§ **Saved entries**
========================
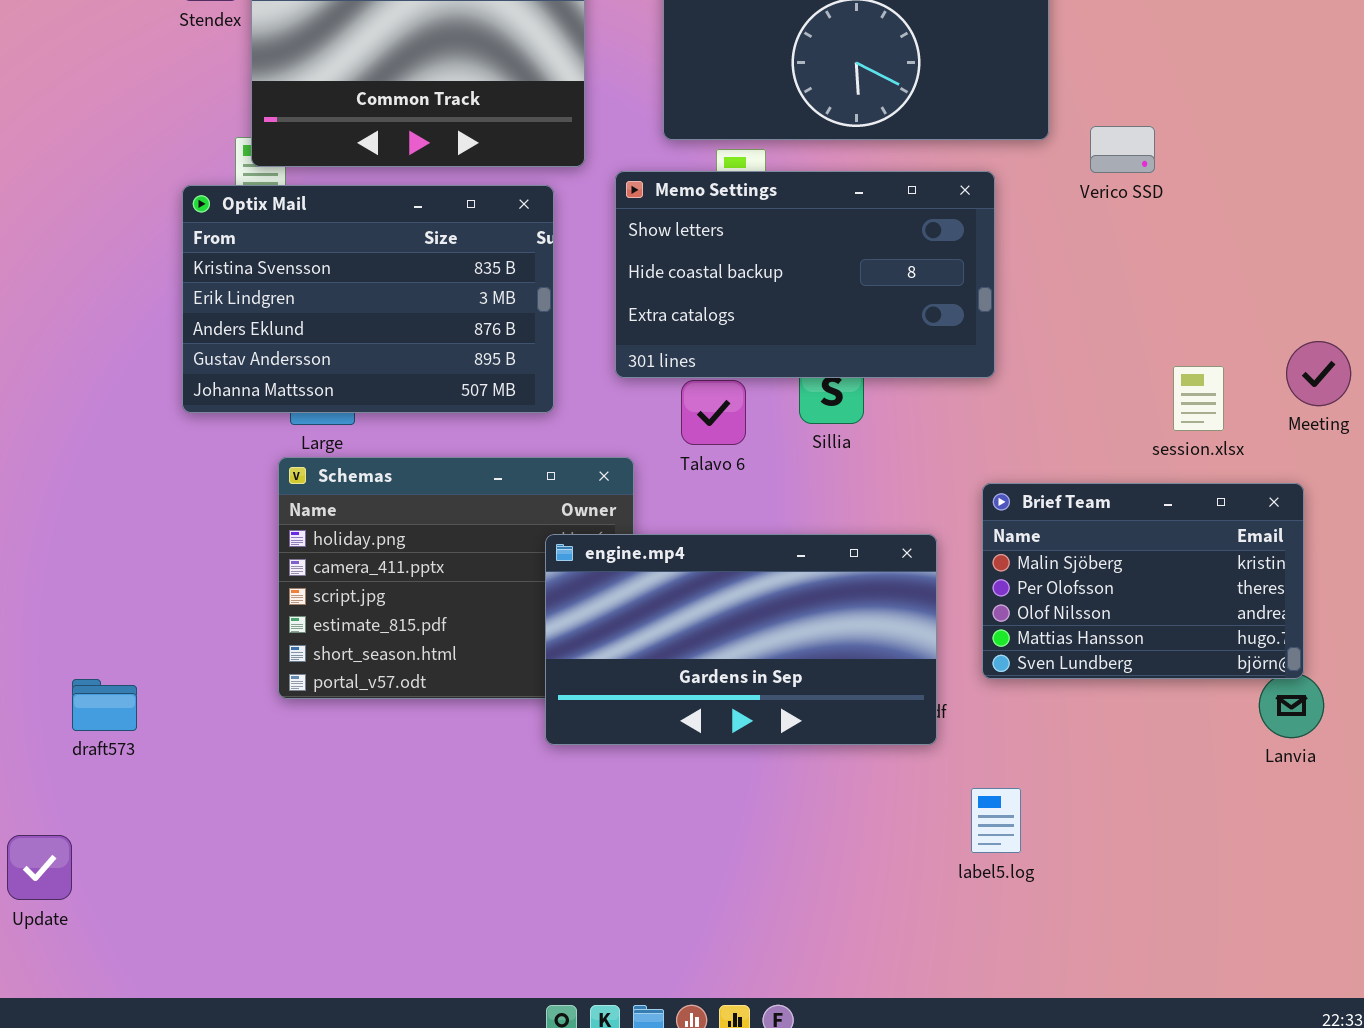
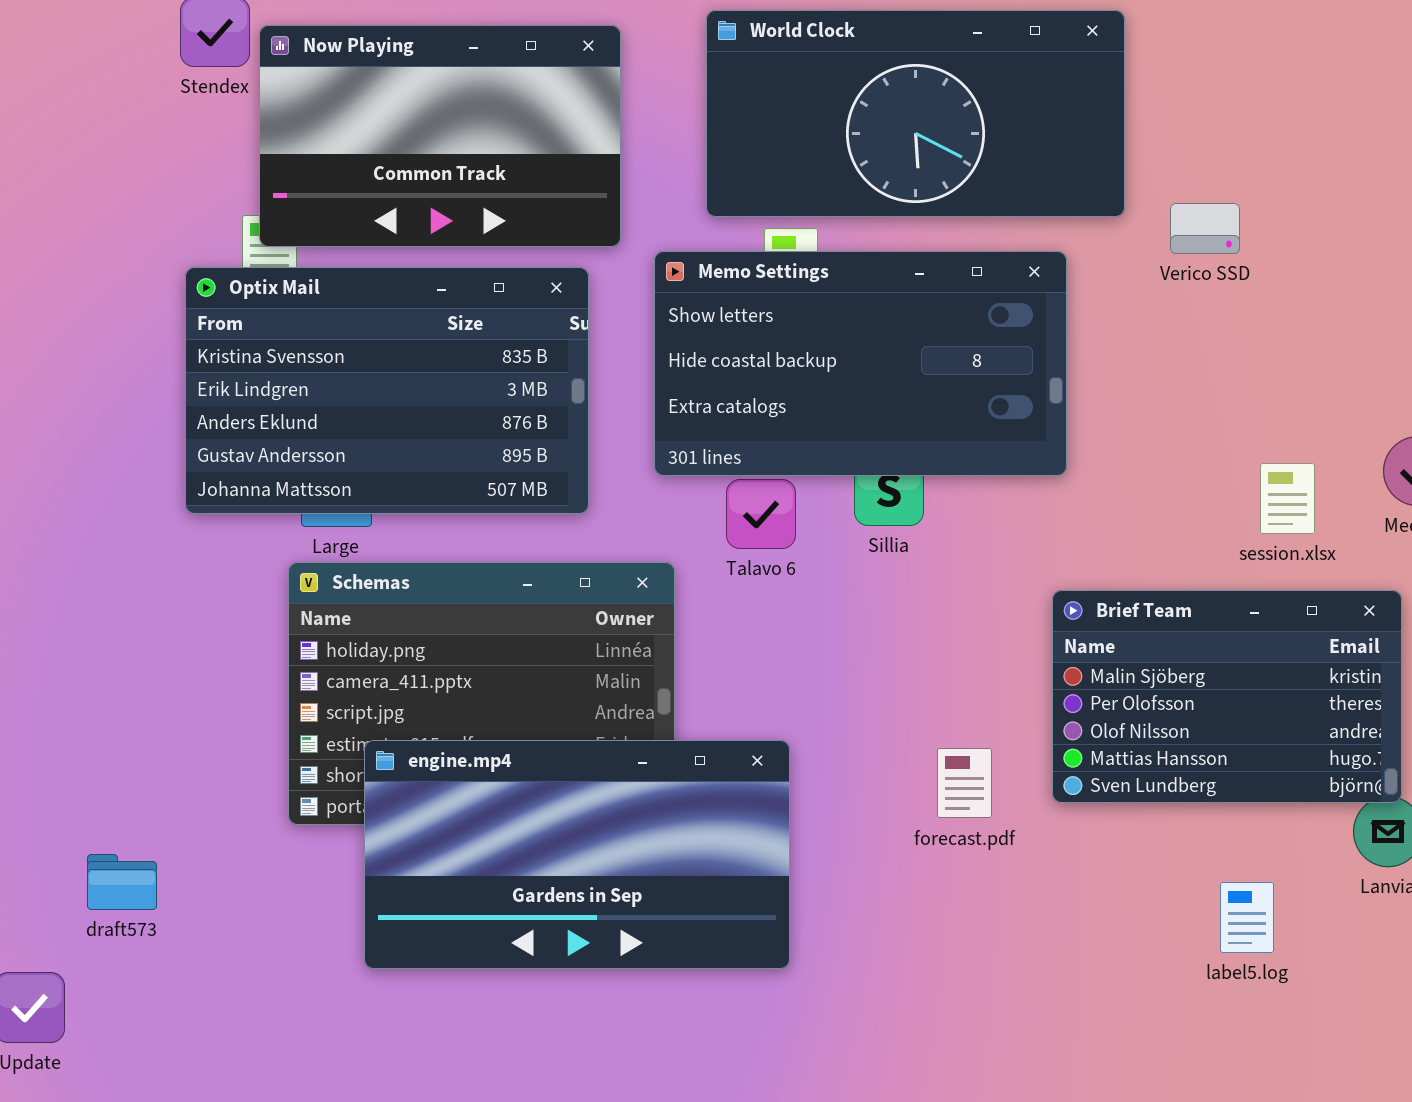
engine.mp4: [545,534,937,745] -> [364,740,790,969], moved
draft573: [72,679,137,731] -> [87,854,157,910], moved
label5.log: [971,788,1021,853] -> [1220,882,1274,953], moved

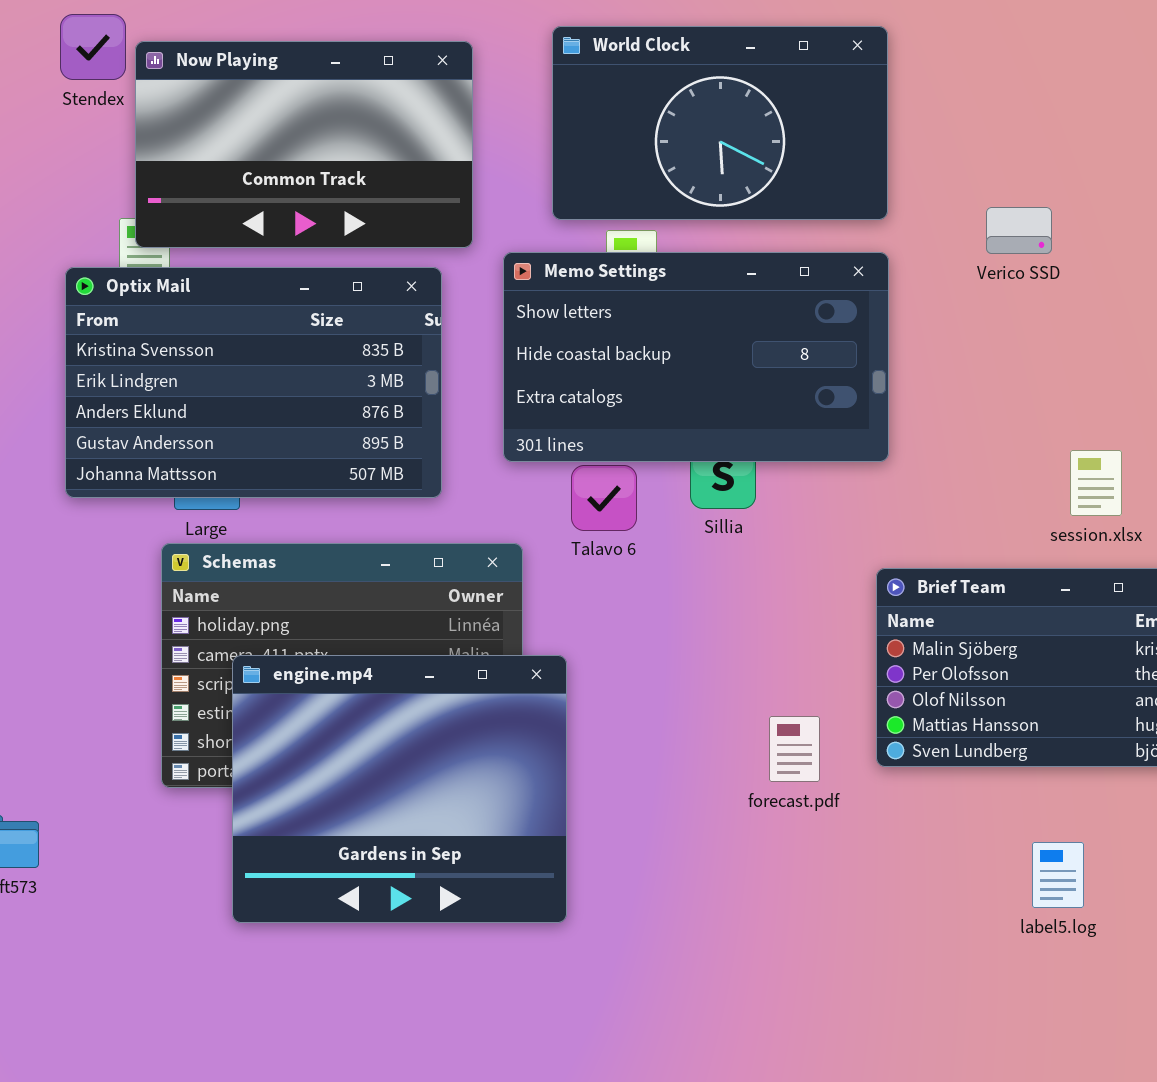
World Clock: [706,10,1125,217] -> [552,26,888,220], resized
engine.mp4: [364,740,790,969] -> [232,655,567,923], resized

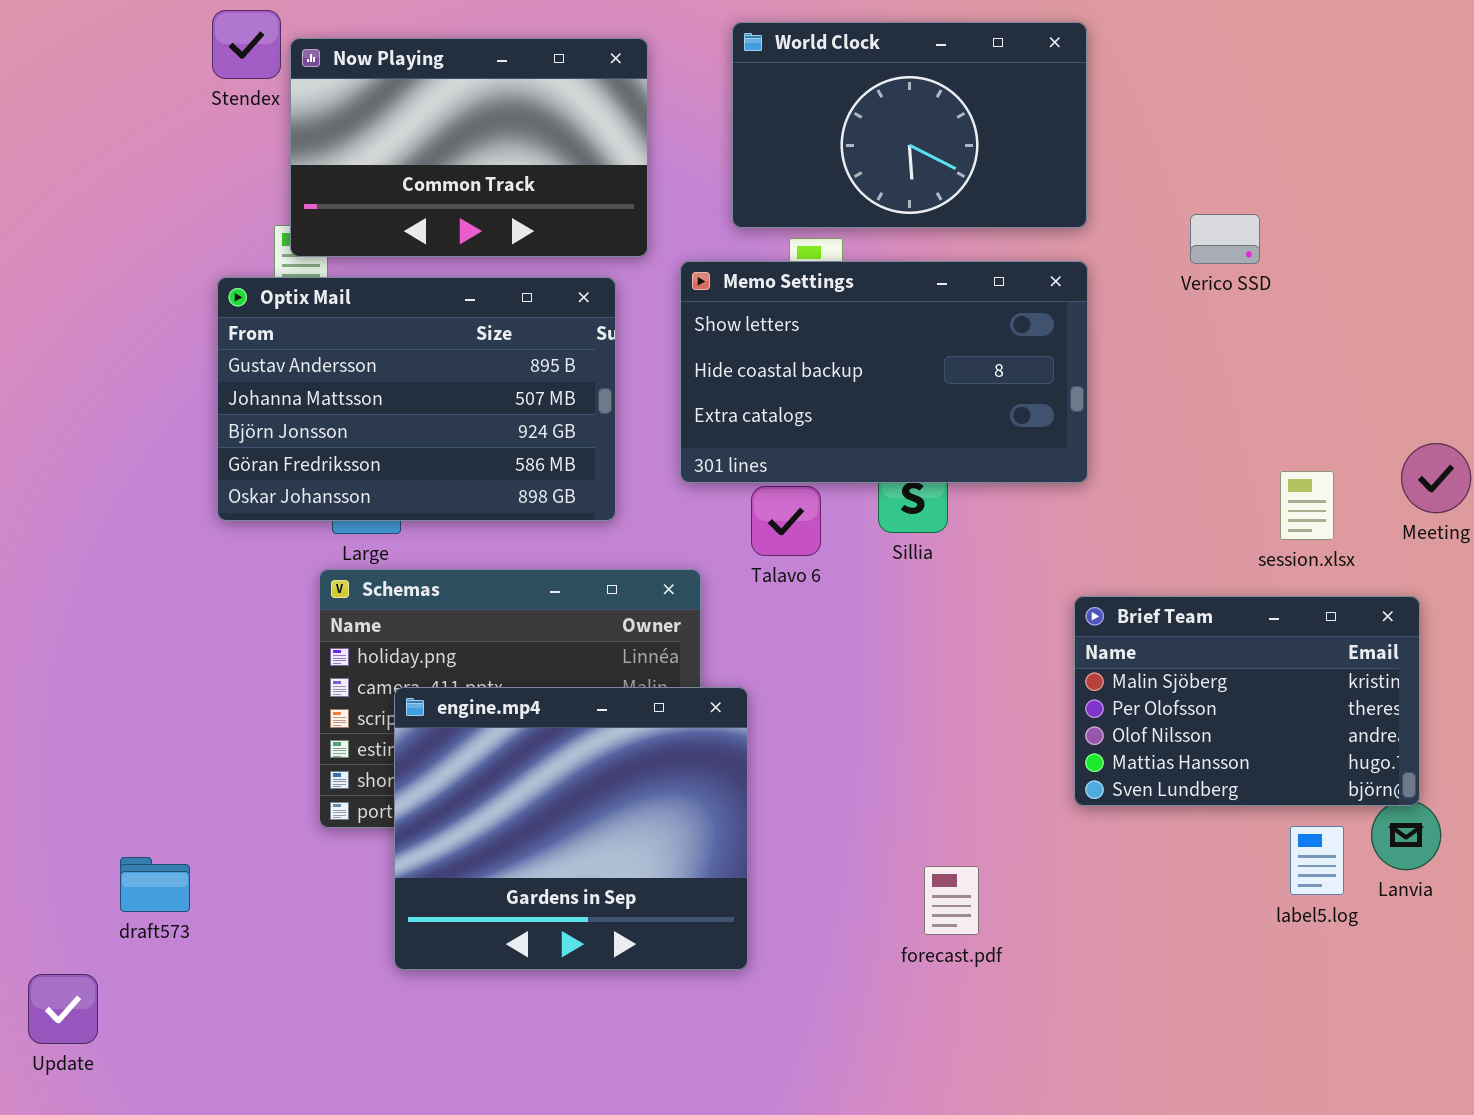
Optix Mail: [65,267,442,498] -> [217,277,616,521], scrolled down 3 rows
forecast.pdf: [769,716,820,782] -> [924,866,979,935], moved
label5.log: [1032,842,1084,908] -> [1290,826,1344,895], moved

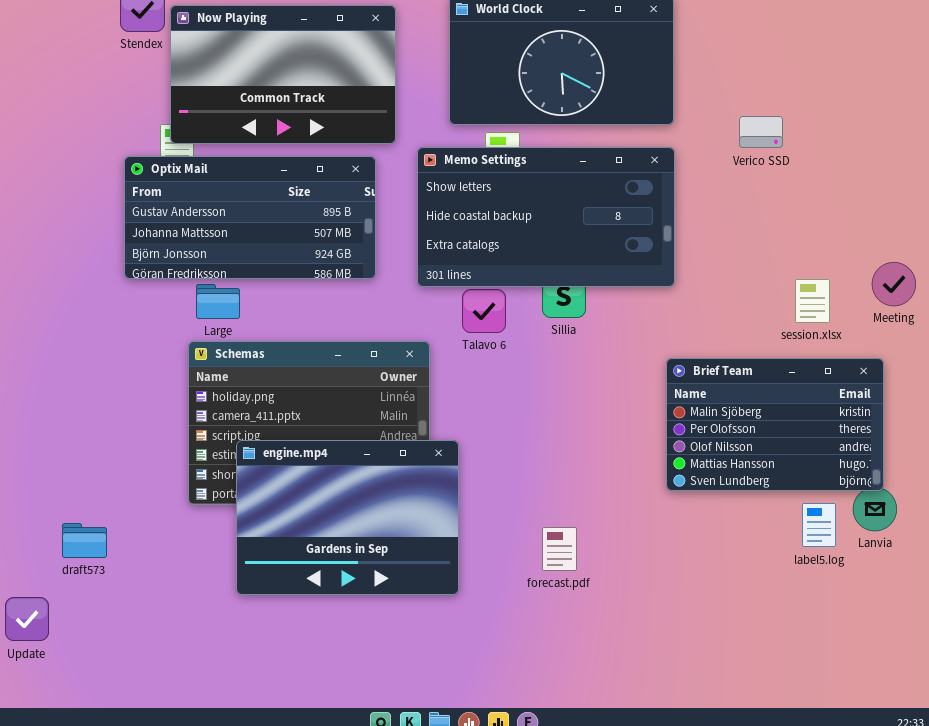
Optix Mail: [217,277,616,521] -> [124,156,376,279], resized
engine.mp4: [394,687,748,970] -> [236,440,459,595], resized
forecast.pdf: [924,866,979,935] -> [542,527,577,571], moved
========================
Set down every record once more, word for word, without pictures.

§ **OUTPUT**
engine.mp4: [545,534,937,745] -> [364,740,790,969], moved
draft573: [72,679,137,731] -> [87,854,157,910], moved
label5.log: [971,788,1021,853] -> [1220,882,1274,953], moved

World Clock: [706,10,1125,217] -> [552,26,888,220], resized
engine.mp4: [364,740,790,969] -> [232,655,567,923], resized

Optix Mail: [65,267,442,498] -> [217,277,616,521], scrolled down 3 rows
forecast.pdf: [769,716,820,782] -> [924,866,979,935], moved
label5.log: [1032,842,1084,908] -> [1290,826,1344,895], moved

Optix Mail: [217,277,616,521] -> [124,156,376,279], resized
engine.mp4: [394,687,748,970] -> [236,440,459,595], resized
forecast.pdf: [924,866,979,935] -> [542,527,577,571], moved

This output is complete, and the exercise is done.